----- Information given -----
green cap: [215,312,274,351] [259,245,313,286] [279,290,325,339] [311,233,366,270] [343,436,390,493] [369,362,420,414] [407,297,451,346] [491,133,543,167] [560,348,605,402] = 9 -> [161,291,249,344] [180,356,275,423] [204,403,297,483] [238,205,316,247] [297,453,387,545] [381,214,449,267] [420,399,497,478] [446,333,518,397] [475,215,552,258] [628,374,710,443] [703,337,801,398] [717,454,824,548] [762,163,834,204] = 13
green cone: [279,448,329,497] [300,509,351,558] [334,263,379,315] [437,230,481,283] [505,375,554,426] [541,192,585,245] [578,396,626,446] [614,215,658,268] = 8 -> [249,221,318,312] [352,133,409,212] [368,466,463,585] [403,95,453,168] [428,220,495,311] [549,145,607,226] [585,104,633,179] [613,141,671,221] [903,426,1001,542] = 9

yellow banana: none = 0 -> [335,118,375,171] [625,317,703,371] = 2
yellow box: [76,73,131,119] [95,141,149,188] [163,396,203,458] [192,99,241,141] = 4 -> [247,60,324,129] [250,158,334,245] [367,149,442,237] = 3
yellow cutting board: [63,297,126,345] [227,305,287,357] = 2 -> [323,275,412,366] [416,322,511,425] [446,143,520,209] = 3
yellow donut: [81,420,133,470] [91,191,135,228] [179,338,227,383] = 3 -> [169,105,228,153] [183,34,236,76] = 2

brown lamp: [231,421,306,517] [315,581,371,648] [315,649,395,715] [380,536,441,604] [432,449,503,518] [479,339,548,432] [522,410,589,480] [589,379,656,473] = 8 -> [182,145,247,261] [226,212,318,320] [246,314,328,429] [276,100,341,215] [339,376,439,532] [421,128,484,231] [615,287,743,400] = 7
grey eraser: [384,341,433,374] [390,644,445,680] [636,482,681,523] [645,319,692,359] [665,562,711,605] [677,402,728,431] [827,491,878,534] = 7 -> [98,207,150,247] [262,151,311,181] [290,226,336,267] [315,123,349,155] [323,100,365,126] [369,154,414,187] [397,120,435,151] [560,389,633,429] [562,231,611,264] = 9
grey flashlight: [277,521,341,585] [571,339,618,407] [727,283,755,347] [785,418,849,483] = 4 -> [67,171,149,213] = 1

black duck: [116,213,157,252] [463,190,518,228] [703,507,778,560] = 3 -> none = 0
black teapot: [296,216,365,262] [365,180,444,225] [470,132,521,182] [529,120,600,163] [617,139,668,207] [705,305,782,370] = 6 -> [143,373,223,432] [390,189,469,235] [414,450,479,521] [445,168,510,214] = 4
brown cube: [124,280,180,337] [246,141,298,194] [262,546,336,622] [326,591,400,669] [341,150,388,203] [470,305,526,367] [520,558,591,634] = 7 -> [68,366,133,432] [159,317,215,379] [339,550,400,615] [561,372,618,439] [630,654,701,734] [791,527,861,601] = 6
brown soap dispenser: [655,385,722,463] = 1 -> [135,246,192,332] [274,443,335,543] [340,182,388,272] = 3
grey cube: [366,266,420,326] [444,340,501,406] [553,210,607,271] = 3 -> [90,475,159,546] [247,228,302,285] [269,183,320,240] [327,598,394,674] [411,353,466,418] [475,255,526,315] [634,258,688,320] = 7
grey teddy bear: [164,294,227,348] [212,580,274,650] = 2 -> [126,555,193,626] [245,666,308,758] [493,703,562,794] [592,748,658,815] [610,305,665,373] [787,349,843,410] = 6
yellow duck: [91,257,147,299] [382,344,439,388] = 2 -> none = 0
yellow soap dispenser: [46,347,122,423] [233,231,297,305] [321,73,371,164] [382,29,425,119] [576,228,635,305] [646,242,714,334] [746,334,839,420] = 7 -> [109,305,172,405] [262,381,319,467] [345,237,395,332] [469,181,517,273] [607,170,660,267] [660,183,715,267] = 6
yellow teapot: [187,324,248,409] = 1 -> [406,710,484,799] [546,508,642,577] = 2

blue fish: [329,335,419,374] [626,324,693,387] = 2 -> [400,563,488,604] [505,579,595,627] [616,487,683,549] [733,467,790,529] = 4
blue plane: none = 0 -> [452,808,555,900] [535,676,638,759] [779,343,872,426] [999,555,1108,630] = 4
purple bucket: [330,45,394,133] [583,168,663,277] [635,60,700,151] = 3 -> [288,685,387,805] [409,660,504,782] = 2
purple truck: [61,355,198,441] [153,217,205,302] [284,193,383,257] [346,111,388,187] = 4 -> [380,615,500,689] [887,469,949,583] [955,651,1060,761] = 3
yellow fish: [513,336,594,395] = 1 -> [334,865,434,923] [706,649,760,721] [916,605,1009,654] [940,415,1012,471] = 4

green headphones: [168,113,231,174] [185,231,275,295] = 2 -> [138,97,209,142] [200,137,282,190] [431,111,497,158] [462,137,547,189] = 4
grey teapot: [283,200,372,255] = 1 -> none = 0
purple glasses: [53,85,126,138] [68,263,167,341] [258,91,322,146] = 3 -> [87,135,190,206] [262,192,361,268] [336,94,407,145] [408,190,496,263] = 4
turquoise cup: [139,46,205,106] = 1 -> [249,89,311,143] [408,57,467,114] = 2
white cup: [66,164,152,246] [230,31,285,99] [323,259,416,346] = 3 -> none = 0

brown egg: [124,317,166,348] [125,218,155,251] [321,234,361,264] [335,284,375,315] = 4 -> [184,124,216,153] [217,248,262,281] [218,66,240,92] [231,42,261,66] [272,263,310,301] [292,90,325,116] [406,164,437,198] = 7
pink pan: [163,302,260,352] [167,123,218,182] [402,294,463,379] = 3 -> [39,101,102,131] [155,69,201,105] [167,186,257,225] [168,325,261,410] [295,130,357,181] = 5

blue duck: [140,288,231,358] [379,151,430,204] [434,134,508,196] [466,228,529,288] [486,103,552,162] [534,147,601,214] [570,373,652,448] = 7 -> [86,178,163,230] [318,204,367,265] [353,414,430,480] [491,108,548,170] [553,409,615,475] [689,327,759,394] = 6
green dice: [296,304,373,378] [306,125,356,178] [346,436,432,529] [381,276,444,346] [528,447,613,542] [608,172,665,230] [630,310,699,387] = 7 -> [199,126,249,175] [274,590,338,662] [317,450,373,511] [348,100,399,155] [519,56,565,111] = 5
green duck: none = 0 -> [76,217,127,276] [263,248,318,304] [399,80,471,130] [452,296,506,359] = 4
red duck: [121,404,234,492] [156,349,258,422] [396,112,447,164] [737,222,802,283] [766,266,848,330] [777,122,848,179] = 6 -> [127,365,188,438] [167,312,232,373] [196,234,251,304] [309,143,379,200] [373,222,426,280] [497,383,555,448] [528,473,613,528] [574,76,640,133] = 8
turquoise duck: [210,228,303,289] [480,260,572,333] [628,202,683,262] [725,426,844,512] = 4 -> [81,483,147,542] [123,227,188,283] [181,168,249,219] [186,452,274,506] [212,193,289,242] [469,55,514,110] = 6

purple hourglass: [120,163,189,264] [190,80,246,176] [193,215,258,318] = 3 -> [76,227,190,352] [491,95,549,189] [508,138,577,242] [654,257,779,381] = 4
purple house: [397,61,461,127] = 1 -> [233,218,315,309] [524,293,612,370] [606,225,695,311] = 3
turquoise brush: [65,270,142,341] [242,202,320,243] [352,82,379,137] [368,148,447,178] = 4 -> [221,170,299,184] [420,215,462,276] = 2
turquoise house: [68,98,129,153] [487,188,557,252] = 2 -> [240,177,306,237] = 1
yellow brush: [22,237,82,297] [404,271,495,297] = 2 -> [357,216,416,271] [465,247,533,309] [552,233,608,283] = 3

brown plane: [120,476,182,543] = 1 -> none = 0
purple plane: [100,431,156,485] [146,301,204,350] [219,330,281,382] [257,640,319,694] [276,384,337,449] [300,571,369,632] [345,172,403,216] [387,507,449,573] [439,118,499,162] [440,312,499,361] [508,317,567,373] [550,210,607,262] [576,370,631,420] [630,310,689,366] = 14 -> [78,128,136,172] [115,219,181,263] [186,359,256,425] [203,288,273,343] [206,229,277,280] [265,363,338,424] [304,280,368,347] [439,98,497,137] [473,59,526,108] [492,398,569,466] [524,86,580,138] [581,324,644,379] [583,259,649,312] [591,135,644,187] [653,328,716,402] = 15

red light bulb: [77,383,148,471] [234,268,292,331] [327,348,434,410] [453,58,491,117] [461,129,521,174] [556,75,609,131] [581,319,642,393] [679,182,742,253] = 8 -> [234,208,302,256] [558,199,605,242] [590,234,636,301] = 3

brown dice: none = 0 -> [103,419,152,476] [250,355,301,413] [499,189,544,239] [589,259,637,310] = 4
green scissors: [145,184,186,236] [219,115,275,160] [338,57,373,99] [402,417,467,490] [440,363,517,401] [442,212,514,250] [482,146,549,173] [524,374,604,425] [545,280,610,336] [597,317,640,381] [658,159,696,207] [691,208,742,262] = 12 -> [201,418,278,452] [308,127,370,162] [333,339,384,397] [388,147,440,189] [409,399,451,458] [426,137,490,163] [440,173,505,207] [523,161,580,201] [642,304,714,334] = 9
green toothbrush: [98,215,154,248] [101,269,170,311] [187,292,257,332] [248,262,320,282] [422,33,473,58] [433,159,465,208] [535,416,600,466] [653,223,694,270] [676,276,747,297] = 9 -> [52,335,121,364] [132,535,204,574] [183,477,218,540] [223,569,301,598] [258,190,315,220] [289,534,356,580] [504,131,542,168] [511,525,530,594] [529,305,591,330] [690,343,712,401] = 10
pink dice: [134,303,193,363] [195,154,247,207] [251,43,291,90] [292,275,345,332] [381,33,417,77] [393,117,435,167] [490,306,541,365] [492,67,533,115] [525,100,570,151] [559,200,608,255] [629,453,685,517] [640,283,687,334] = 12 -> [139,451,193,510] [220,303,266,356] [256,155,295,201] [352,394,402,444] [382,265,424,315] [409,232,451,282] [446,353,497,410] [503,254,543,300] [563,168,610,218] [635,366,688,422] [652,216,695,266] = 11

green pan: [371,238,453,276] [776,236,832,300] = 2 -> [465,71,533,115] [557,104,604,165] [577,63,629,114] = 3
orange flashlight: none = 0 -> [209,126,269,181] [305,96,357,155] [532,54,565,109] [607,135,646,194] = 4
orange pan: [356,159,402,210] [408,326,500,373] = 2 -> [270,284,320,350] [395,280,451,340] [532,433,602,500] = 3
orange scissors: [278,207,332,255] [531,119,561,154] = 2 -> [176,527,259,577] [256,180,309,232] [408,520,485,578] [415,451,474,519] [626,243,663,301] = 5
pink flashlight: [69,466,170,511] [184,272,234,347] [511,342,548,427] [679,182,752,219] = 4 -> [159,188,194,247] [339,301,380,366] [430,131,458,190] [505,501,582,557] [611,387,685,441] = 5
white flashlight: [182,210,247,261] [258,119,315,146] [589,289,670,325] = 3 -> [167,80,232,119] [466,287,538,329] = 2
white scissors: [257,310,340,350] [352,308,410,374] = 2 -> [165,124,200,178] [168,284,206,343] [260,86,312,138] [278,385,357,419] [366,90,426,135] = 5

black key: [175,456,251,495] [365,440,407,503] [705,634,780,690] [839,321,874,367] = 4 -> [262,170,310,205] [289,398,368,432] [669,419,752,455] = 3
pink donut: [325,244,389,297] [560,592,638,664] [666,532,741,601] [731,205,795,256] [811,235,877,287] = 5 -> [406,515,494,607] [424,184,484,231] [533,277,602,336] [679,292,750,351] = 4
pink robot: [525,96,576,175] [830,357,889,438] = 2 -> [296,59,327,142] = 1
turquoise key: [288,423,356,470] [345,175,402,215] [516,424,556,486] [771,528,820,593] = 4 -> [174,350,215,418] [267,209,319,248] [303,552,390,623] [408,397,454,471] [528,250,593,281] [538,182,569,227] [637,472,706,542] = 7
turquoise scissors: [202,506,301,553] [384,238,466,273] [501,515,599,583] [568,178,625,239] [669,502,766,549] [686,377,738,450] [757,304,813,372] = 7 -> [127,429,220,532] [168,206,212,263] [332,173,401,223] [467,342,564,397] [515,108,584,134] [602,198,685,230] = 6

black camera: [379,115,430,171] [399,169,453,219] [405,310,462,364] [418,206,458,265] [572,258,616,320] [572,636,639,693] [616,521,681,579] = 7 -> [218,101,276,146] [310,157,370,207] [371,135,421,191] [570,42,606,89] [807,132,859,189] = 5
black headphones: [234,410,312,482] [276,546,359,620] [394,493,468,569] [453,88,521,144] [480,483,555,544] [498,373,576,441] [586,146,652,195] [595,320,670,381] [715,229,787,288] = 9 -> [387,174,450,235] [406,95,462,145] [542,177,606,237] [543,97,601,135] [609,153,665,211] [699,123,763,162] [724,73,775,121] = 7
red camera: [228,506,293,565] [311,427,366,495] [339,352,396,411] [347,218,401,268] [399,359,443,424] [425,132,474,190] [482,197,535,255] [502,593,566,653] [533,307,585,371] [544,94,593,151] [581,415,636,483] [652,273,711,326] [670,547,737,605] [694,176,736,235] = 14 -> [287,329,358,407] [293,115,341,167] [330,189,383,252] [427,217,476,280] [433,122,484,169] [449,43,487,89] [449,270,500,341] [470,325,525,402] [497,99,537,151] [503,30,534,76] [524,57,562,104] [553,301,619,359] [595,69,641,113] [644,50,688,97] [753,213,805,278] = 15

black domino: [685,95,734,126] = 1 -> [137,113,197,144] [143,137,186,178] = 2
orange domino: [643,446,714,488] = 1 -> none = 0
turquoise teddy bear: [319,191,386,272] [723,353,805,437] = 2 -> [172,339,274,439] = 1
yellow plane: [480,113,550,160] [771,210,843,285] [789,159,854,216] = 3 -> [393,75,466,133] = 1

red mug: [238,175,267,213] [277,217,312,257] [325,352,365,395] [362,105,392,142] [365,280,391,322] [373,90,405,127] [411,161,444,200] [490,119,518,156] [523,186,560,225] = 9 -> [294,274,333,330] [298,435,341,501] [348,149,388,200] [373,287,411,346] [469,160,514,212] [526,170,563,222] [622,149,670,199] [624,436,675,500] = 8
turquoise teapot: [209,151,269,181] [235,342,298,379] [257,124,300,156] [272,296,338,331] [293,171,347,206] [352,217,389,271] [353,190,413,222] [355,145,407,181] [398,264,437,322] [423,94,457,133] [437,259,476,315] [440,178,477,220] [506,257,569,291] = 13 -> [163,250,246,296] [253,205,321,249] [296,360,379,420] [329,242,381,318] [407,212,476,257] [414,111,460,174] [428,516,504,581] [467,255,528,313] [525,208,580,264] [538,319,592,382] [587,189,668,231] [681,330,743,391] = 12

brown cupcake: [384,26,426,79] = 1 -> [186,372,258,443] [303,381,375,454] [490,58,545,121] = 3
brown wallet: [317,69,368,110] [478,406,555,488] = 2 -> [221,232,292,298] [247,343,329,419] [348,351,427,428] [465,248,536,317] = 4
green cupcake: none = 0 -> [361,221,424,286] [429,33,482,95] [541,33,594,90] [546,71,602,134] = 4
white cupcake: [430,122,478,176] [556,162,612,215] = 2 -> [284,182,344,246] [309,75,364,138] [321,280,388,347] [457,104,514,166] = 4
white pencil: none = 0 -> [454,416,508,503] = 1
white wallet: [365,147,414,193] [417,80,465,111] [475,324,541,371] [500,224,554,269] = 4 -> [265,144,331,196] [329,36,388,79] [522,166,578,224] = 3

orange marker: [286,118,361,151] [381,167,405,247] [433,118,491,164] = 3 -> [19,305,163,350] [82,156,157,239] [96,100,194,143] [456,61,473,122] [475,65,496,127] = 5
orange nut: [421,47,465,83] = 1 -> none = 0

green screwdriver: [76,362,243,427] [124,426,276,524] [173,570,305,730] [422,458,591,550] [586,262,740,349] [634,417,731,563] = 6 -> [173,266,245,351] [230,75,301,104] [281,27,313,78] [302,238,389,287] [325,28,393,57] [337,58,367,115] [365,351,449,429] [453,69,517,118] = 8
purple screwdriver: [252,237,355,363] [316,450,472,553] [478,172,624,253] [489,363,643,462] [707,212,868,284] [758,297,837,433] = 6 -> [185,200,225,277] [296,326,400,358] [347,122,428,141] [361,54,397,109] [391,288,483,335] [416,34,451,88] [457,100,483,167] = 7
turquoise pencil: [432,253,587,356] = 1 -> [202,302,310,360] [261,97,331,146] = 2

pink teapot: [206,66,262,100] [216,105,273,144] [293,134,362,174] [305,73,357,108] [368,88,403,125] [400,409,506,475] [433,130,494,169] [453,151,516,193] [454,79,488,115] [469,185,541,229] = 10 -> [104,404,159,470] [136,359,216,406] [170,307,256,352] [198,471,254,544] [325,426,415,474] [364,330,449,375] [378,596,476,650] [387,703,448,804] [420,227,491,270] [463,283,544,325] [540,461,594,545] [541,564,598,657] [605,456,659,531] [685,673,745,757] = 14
-----
Among the lines above, find those with the word "fish" and list them.

blue fish: [329,335,419,374] [626,324,693,387] = 2 -> [400,563,488,604] [505,579,595,627] [616,487,683,549] [733,467,790,529] = 4
yellow fish: [513,336,594,395] = 1 -> [334,865,434,923] [706,649,760,721] [916,605,1009,654] [940,415,1012,471] = 4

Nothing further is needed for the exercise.